### Data

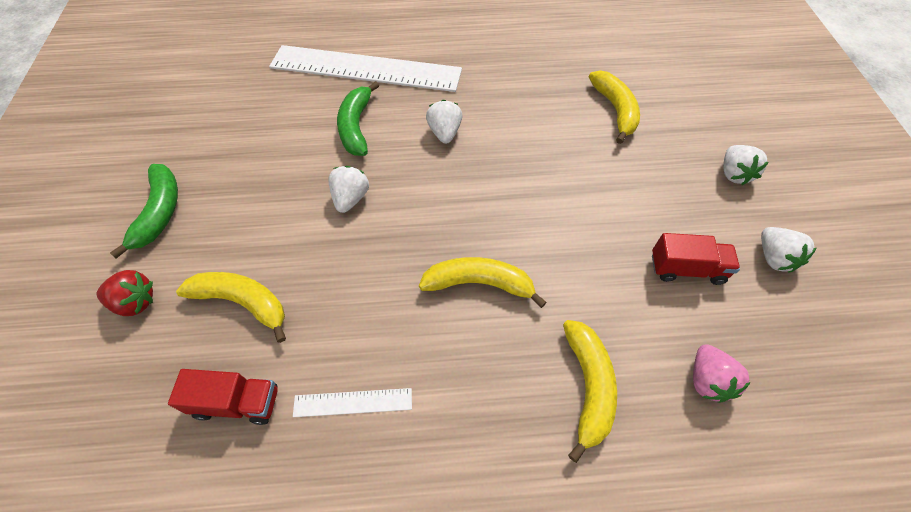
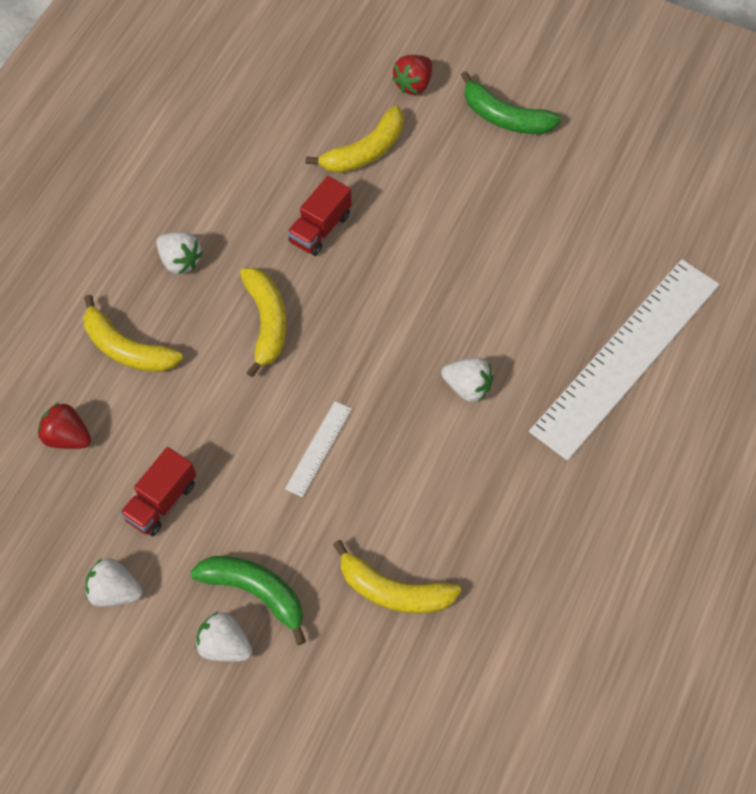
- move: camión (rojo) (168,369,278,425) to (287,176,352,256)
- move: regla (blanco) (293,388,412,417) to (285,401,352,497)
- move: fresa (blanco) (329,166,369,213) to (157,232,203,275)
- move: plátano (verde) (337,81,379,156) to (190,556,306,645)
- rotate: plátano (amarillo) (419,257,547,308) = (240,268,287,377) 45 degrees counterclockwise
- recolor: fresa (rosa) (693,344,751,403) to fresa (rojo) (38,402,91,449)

######
### Data

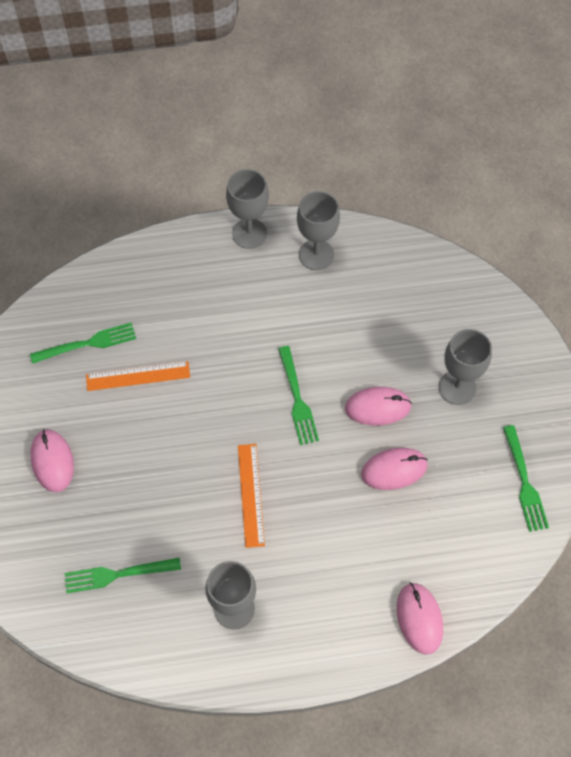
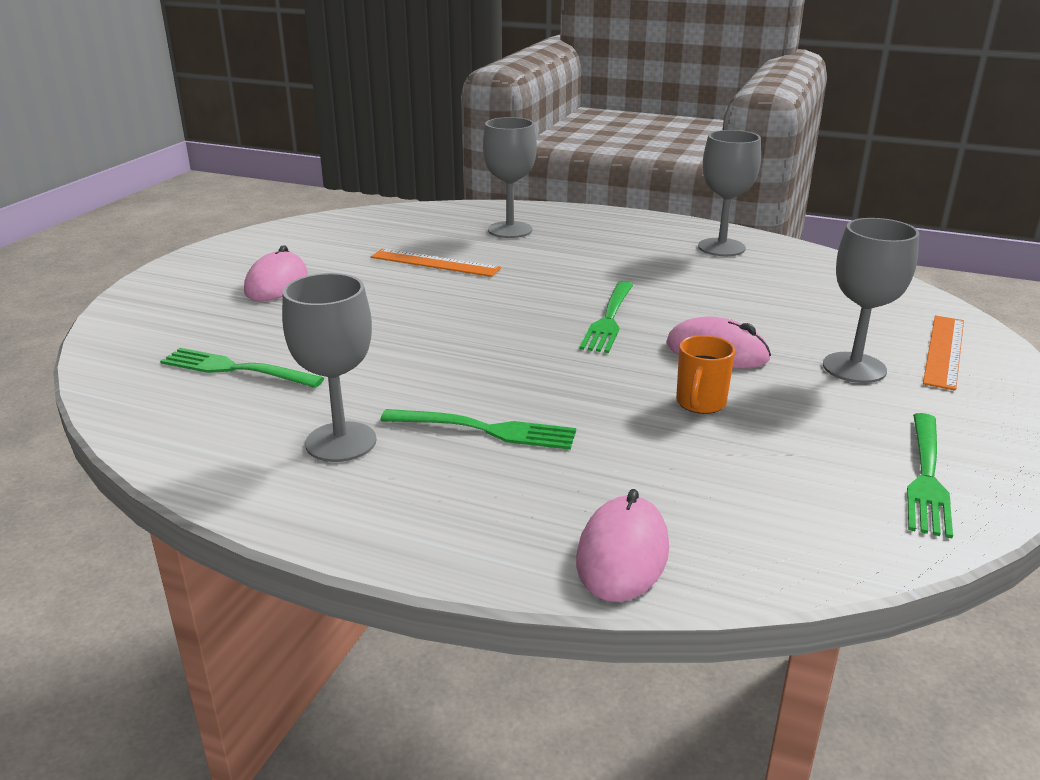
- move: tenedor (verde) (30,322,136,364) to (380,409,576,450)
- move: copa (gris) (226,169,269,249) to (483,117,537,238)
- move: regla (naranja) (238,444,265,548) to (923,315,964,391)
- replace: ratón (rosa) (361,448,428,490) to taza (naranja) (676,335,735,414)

######

Your goal:
Determine how many lines in the listing above hold the string "rosa", then write only the number.

Output:
2